Task statement
Here are the records. Write out exactly the lines between the one holding "floor lamp: (709, 475)" and the one holding "stool: (598, 724) -> (559, 437), moved", inclusive.

Top of Records for this task

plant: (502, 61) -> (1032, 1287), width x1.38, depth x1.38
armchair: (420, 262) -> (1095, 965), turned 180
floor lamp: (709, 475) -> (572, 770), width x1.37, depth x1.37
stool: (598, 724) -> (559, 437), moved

Bottom of Records for this task
Top of Records for this task

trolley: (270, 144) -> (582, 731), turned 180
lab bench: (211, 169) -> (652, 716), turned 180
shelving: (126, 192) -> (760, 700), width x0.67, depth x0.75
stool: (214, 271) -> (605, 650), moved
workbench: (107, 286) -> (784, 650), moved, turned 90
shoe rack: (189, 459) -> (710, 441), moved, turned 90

Bottom of Records for this task

Solution
floor lamp: (709, 475) -> (572, 770), width x1.37, depth x1.37
stool: (598, 724) -> (559, 437), moved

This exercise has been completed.